Your objective: Your answer must be every line of the data that holds the string "FILT".
*** The records Section Begins ***
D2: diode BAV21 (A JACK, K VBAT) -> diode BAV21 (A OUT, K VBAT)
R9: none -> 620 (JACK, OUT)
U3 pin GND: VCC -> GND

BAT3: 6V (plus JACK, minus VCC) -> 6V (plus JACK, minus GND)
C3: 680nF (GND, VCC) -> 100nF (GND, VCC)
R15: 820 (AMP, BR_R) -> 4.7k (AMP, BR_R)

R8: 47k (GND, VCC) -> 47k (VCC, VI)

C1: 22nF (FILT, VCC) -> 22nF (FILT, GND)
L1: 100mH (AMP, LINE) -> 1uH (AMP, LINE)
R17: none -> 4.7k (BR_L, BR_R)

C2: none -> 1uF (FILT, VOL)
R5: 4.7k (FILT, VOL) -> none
*** The records Section Ends ***
Answer space:
C1: 22nF (FILT, VCC) -> 22nF (FILT, GND)
C2: none -> 1uF (FILT, VOL)
R5: 4.7k (FILT, VOL) -> none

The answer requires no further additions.